## [What is expected]
Convert the lines from the one with "Can you confirm if white cotton shirt at left" to the one with "Is the position", both included, into a numbered list with the blank lines left out.

## [Data provided]

● ● ● ● ●

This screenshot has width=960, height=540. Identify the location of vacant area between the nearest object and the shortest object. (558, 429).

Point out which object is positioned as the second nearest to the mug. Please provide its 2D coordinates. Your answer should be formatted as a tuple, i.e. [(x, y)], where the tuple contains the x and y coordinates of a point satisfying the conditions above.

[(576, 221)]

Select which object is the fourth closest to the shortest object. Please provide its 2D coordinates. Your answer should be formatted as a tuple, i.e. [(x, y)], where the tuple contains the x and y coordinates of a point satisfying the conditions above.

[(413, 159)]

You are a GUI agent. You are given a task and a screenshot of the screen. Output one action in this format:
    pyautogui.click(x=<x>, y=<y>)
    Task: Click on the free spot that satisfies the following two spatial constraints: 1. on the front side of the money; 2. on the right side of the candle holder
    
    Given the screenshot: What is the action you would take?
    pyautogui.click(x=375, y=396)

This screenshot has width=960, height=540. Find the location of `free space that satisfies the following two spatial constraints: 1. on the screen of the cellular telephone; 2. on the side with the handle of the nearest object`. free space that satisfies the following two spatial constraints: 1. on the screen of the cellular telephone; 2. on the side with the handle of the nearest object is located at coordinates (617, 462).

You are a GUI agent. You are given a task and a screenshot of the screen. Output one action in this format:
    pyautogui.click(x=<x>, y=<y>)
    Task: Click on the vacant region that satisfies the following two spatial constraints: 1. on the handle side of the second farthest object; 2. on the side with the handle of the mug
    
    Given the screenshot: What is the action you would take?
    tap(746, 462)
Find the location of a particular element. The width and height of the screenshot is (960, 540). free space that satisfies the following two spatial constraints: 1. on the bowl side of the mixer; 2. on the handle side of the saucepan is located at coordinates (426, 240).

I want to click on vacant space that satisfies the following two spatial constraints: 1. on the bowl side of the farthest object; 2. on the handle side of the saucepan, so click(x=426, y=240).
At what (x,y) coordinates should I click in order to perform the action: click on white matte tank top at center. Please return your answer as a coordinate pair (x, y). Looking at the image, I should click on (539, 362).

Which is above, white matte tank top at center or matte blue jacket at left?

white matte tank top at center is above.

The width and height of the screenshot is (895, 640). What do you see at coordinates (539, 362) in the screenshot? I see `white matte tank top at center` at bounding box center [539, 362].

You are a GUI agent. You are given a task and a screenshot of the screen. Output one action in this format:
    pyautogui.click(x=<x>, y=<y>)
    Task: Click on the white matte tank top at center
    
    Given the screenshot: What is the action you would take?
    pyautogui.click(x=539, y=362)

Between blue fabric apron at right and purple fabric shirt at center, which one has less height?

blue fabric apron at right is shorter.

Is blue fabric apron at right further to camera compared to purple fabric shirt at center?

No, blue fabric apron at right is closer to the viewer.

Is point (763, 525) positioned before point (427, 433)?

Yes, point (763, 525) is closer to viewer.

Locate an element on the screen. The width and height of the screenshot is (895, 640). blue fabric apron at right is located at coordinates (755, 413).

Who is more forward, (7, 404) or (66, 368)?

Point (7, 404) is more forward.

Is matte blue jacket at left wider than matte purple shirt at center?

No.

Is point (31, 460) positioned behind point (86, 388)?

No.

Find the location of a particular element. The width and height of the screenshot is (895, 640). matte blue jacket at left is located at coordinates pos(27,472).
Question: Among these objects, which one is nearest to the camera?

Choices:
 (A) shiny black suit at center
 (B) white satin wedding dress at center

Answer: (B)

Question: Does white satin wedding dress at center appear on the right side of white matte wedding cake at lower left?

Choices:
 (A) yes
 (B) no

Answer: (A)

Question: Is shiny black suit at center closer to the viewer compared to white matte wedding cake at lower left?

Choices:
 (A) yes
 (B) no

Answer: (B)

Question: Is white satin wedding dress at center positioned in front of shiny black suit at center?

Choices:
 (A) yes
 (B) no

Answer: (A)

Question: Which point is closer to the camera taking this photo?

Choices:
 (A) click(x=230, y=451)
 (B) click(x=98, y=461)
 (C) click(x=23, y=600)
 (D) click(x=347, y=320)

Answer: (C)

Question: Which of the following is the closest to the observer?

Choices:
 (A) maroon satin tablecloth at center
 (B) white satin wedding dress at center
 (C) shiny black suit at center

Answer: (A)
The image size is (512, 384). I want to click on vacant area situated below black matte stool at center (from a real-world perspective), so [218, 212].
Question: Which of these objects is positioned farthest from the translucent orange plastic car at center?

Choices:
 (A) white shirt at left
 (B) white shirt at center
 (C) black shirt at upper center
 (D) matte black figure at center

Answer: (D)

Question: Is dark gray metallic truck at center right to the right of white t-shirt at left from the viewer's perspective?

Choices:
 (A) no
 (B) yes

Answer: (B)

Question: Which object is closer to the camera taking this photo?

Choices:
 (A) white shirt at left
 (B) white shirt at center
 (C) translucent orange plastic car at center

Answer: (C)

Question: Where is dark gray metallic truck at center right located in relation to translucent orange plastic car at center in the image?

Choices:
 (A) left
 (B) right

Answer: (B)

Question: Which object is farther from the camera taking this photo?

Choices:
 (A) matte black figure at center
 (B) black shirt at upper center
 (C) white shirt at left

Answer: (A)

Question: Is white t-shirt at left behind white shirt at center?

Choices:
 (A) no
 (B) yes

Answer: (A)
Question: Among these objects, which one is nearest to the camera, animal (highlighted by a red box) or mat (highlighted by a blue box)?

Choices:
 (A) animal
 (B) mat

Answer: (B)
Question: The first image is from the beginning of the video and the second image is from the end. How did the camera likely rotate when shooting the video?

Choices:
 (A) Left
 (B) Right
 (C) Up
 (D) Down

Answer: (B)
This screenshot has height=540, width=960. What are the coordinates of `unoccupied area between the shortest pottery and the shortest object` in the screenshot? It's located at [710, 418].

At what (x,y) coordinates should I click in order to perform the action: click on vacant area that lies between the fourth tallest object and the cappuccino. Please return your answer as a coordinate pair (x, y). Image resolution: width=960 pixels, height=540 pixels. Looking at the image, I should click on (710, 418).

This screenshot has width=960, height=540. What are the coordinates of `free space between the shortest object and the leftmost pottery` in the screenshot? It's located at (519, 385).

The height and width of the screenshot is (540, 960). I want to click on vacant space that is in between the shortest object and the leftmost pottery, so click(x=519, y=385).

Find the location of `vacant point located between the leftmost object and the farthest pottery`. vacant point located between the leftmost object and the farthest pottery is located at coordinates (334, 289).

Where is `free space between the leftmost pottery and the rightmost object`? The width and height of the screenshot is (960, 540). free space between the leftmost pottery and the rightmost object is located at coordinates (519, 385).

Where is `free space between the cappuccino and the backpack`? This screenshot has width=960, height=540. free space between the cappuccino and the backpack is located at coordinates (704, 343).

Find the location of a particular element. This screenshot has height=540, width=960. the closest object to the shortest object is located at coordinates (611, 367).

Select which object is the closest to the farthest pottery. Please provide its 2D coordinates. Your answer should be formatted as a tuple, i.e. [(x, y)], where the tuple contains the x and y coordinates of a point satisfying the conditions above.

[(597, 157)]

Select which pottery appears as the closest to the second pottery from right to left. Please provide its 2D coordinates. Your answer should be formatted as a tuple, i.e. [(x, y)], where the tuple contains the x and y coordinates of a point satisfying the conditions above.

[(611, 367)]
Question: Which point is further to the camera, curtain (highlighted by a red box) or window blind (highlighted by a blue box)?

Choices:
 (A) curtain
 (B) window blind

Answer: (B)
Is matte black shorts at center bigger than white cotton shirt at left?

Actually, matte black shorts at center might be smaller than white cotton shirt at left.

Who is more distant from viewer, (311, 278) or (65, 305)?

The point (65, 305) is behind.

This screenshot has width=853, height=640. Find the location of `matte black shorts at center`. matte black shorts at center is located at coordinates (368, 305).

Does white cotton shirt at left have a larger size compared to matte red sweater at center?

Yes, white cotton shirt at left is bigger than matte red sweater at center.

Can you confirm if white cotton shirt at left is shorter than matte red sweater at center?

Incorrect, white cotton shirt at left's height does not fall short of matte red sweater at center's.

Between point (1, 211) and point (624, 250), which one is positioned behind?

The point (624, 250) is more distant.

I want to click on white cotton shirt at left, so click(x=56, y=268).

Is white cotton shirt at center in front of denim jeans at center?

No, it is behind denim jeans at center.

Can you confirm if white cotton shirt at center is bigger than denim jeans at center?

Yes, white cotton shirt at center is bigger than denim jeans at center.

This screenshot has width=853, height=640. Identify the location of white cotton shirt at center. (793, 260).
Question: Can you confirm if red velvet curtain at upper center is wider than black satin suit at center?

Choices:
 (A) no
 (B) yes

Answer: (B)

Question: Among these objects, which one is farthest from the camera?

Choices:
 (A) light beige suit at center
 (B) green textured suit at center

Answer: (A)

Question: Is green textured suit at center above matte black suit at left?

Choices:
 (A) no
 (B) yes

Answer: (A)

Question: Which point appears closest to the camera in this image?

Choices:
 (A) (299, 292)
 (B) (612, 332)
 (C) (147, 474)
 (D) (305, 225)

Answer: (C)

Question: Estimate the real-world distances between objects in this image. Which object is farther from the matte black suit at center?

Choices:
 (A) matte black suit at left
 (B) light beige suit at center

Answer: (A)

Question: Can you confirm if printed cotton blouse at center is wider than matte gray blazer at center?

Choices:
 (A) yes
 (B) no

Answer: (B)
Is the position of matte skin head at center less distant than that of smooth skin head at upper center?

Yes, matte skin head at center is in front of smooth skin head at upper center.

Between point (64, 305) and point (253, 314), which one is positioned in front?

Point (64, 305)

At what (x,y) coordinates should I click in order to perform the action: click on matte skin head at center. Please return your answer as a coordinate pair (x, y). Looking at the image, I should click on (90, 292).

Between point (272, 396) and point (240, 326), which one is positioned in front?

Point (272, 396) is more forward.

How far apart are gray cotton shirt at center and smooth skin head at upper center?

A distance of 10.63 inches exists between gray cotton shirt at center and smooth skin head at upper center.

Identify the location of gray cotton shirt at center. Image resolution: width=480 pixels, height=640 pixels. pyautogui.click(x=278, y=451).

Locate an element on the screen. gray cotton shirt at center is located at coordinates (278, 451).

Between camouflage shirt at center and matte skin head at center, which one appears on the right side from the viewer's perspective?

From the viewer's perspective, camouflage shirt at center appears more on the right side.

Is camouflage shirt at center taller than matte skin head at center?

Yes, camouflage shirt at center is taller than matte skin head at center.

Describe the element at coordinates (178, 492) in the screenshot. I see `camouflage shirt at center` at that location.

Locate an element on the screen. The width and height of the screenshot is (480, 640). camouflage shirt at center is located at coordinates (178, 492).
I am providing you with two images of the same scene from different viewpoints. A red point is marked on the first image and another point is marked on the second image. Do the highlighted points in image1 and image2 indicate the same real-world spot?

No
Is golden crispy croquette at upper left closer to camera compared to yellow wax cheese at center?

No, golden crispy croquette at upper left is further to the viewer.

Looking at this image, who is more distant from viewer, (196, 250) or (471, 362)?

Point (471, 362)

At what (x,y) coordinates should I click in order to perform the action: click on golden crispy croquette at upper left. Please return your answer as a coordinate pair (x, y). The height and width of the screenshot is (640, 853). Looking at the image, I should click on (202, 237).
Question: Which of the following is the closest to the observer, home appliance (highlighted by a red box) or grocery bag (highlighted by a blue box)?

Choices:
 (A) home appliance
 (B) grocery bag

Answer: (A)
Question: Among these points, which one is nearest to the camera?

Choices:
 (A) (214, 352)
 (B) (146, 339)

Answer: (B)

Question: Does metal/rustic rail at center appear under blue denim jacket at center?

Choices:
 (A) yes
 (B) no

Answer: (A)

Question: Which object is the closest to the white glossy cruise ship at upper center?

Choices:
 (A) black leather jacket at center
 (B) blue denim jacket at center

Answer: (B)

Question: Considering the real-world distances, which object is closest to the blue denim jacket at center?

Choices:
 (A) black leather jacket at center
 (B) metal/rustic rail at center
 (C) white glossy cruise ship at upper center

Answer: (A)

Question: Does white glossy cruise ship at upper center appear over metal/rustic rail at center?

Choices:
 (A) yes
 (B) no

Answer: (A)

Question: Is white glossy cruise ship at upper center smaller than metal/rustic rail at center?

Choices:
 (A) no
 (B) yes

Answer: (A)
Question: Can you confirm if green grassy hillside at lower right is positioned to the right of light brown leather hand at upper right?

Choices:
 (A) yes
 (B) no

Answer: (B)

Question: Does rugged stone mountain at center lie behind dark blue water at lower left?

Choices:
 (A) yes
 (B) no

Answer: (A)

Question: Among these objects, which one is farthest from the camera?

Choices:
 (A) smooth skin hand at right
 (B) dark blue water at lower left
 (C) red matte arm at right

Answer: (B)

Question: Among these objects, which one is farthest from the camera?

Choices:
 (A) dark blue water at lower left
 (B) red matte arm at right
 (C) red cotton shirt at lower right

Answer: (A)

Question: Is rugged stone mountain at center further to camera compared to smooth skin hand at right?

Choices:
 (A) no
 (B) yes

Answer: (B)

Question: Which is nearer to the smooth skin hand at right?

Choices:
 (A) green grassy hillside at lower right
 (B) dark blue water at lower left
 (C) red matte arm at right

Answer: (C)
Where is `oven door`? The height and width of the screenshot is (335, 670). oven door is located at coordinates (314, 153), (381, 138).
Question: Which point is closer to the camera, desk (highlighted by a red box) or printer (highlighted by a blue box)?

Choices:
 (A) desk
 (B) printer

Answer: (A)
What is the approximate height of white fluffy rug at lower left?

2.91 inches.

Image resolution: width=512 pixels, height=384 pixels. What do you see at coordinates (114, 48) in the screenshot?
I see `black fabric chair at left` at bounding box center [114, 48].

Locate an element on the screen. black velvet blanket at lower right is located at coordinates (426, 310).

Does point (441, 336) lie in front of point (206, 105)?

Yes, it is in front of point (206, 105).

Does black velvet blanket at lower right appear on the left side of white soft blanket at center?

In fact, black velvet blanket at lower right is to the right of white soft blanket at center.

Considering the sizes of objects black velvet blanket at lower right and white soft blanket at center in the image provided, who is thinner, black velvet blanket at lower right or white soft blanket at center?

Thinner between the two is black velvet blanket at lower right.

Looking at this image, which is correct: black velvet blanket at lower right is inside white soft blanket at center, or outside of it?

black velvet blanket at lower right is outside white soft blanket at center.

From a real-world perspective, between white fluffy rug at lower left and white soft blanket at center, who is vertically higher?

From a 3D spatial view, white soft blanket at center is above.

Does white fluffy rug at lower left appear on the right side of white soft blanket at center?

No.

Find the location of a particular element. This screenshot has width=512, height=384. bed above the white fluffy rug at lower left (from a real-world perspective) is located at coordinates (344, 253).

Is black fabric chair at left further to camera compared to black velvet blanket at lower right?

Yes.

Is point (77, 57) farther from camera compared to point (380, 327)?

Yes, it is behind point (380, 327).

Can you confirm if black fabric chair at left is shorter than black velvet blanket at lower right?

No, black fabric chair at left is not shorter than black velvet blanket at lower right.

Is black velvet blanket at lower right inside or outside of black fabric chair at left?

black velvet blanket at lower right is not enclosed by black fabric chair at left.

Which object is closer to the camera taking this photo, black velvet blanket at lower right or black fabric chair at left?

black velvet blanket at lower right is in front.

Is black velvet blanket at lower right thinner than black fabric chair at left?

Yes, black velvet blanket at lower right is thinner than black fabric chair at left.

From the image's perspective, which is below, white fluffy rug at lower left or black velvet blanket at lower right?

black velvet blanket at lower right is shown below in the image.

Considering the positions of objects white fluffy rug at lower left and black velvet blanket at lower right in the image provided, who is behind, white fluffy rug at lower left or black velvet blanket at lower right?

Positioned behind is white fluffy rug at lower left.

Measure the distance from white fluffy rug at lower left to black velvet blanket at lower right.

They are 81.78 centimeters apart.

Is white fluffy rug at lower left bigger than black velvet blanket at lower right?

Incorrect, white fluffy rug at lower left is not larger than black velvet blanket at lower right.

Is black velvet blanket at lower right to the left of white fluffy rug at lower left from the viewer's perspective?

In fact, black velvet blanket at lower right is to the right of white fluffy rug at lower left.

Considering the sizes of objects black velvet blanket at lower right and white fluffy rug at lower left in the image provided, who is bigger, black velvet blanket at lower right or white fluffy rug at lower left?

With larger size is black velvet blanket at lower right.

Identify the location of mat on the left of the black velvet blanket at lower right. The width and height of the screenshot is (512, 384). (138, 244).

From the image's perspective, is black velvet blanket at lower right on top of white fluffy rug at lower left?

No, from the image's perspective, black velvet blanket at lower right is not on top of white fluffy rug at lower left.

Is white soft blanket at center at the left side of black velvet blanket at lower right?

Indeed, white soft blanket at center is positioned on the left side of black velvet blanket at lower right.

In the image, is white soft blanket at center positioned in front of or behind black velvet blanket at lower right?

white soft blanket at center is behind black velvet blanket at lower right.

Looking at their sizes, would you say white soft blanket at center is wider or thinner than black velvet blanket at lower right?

● ● ● ● ●

## [Answer for this exercise]
1. Can you confirm if white cotton shirt at left is shorter than matte red sweater at center?
2. Incorrect, white cotton shirt at left's height does not fall short of matte red sweater at center's.
3. Between point (1, 211) and point (624, 250), which one is positioned behind?
4. The point (624, 250) is more distant.
5. I want to click on white cotton shirt at left, so click(x=56, y=268).
6. Is white cotton shirt at center in front of denim jeans at center?
7. No, it is behind denim jeans at center.
8. Can you confirm if white cotton shirt at center is bigger than denim jeans at center?
9. Yes, white cotton shirt at center is bigger than denim jeans at center.
10. This screenshot has width=853, height=640. Identify the location of white cotton shirt at center. (793, 260).
11. Question: Can you confirm if red velvet curtain at upper center is wider than black satin suit at center?
12. Choices:
13.  (A) no
14.  (B) yes
15. Answer: (B)
16. Question: Among these objects, which one is farthest from the camera?
17. Choices:
18.  (A) light beige suit at center
19.  (B) green textured suit at center
20. Answer: (A)
21. Question: Is green textured suit at center above matte black suit at left?
22. Choices:
23.  (A) no
24.  (B) yes
25. Answer: (A)
26. Question: Which point appears closest to the camera in this image?
27. Choices:
28.  (A) (299, 292)
29.  (B) (612, 332)
30.  (C) (147, 474)
31.  (D) (305, 225)
32. Answer: (C)
33. Question: Estimate the real-world distances between objects in this image. Which object is farther from the matte black suit at center?
34. Choices:
35.  (A) matte black suit at left
36.  (B) light beige suit at center
37. Answer: (A)
38. Question: Can you confirm if printed cotton blouse at center is wider than matte gray blazer at center?
39. Choices:
40.  (A) yes
41.  (B) no
42. Answer: (B)
43. Is the position of matte skin head at center less distant than that of smooth skin head at upper center?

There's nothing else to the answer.